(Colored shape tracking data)

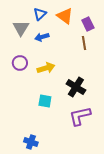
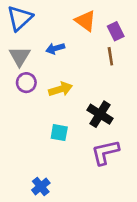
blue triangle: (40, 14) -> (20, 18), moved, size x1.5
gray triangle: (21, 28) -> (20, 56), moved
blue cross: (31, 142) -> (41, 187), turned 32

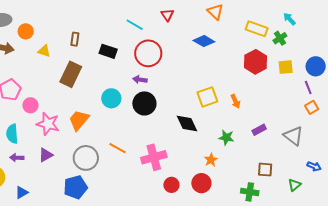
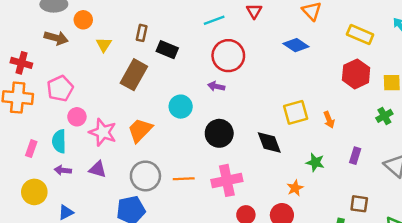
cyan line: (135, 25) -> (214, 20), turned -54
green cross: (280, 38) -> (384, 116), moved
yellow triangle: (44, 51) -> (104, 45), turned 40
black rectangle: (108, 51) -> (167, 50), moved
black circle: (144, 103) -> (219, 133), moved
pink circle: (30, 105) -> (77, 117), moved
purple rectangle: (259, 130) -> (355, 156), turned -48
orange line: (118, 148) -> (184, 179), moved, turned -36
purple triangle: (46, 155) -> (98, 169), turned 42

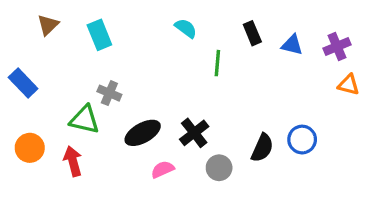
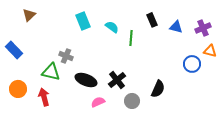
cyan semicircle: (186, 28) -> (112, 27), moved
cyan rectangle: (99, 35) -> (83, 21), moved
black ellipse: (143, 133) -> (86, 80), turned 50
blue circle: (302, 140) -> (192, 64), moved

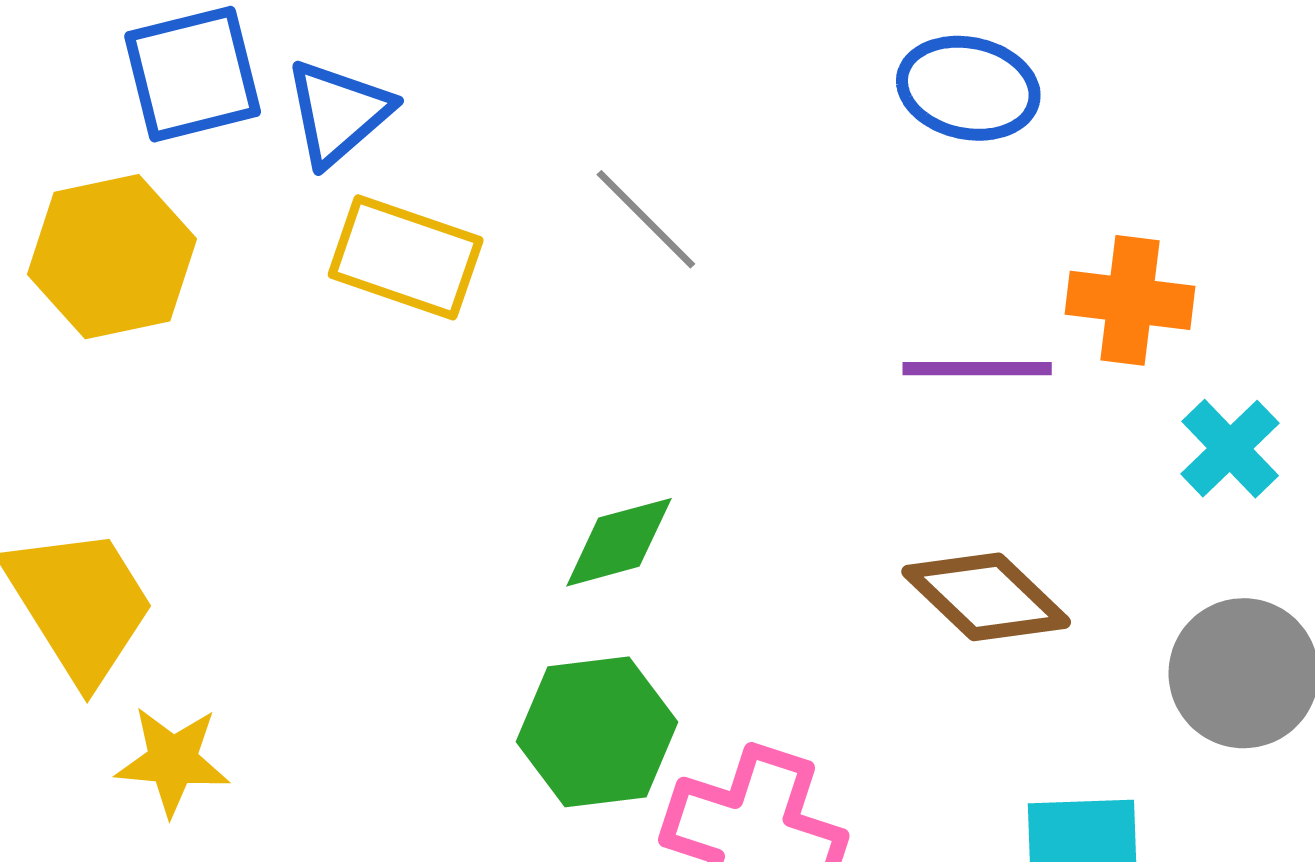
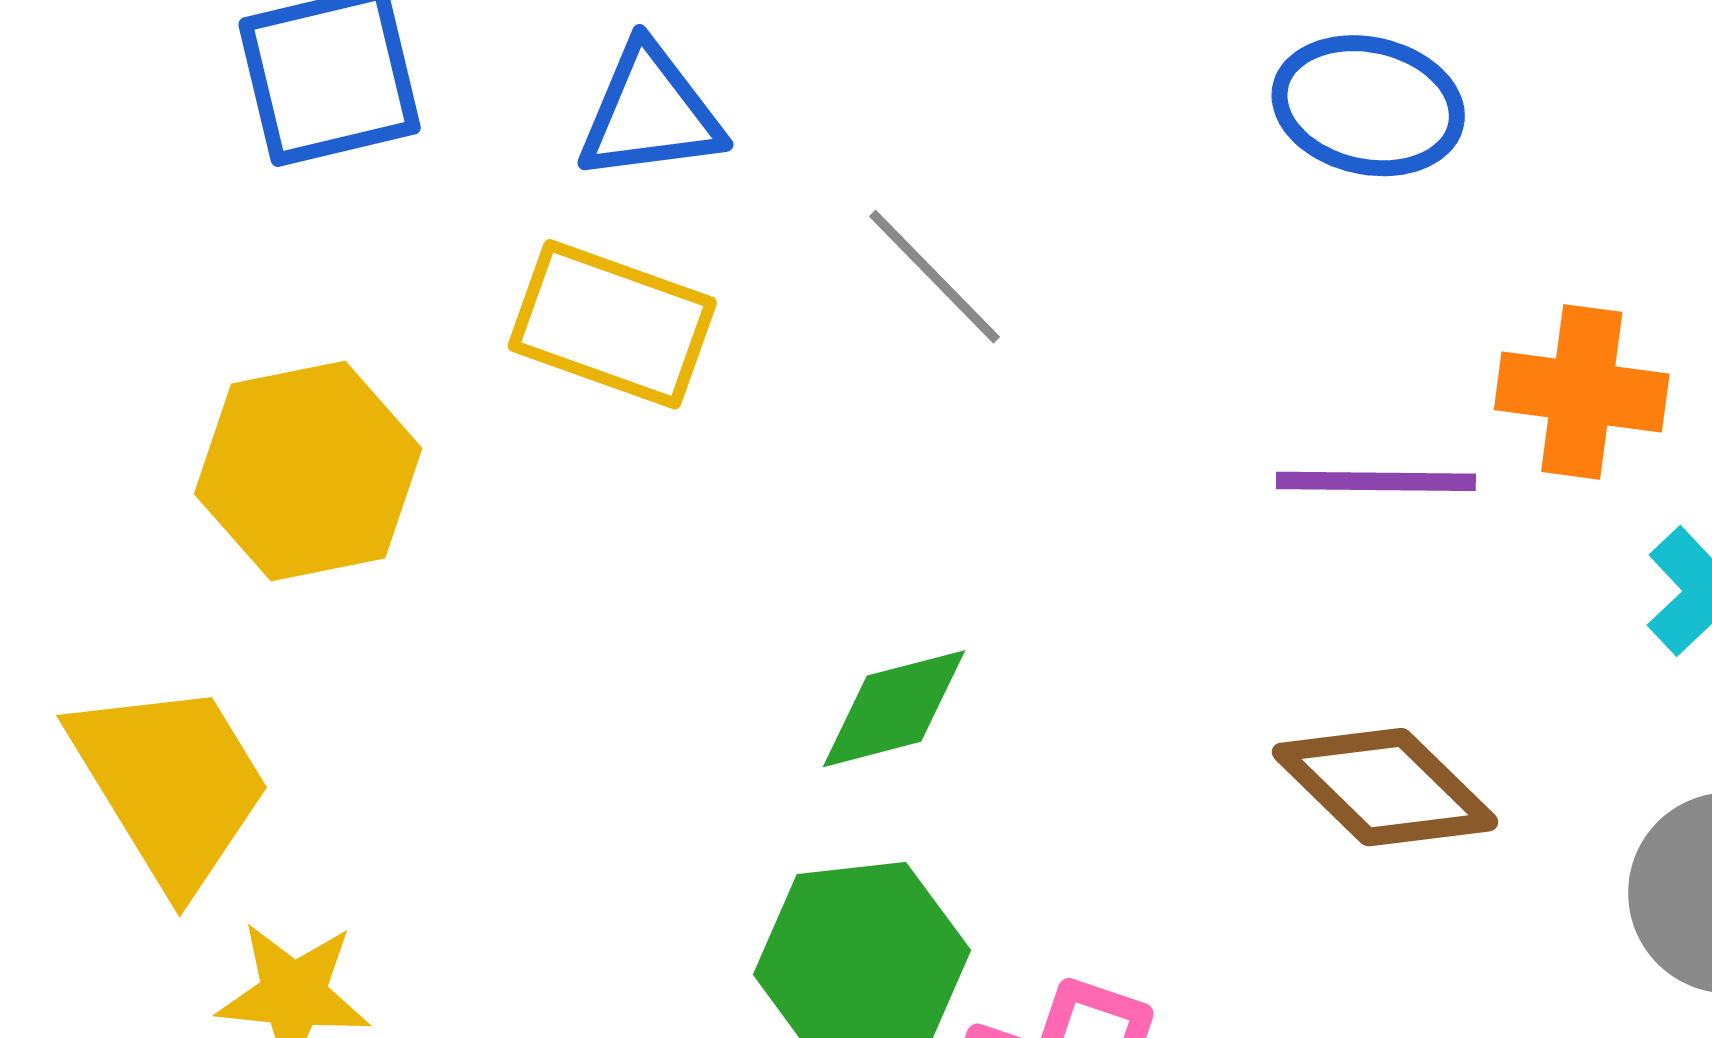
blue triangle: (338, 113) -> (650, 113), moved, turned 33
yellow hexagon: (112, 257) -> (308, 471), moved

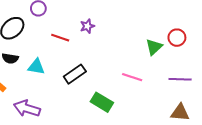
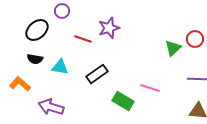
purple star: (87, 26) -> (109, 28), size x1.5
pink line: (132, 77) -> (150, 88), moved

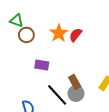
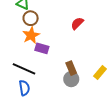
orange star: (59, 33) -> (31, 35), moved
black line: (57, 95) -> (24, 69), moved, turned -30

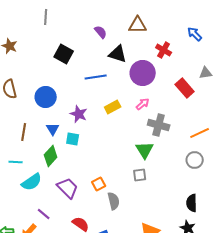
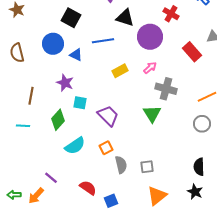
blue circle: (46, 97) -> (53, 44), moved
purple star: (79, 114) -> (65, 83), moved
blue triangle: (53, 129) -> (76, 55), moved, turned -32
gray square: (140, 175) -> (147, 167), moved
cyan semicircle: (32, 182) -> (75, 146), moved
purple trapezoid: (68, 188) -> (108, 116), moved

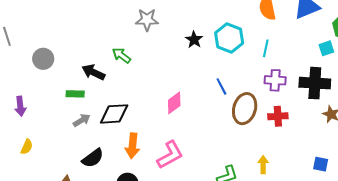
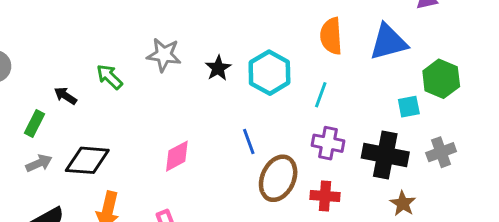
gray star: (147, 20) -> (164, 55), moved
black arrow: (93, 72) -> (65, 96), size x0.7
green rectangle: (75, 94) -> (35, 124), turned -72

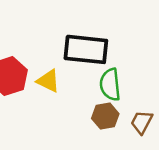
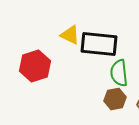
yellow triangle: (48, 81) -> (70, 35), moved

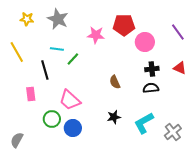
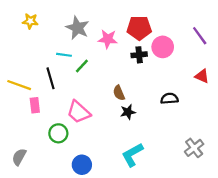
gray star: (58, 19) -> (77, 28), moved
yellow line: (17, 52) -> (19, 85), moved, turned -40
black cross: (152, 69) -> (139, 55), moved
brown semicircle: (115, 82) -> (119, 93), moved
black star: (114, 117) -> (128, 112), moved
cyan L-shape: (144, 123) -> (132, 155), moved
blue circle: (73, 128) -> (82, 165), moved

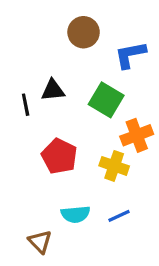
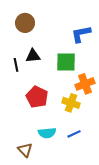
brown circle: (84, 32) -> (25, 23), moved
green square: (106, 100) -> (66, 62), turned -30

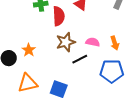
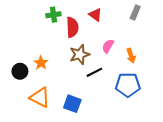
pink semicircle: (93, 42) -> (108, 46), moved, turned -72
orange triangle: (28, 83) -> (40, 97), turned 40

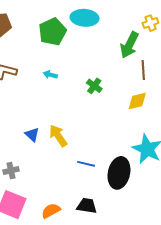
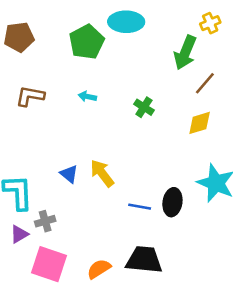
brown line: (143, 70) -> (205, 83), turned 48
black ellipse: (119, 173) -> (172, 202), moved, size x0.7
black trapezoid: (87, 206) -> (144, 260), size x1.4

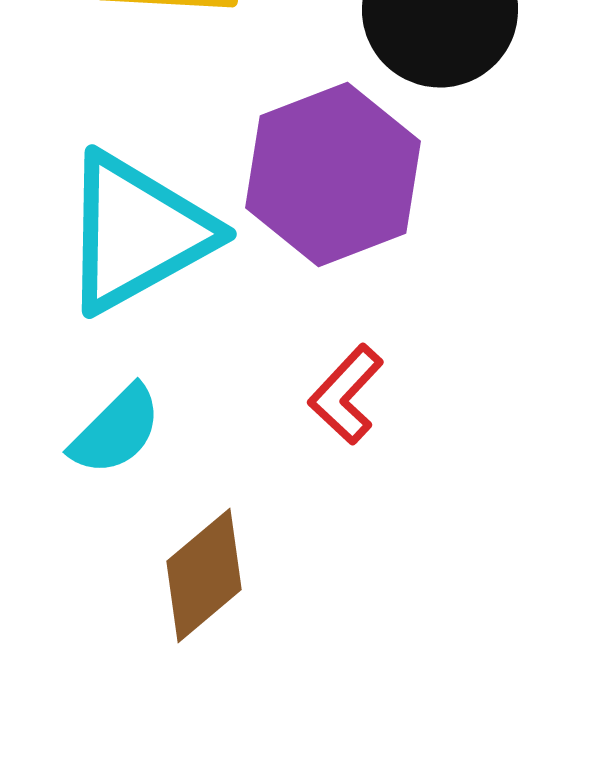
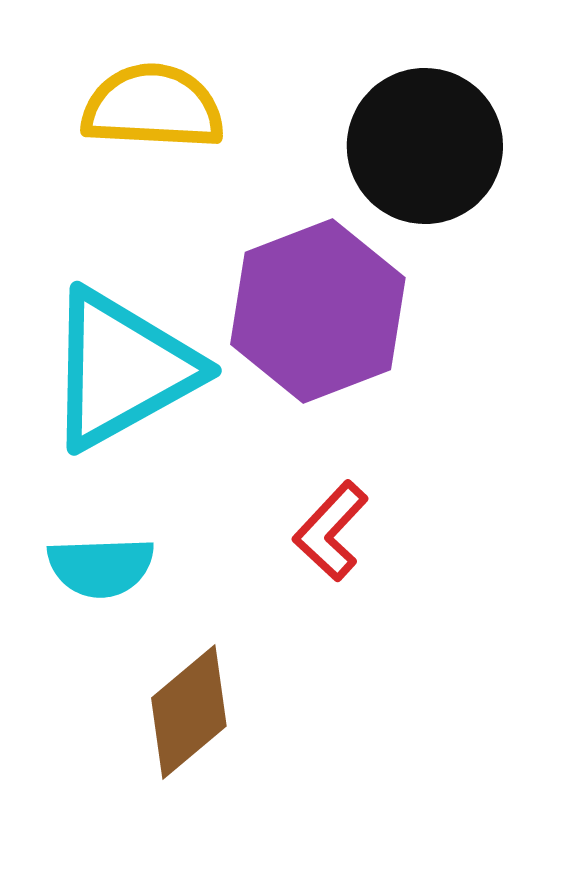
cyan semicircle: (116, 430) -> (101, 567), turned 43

**REQUIREMENT**:
Within the data, how many lines hold "pink"? Respond with only the number.

**REPLY**:
3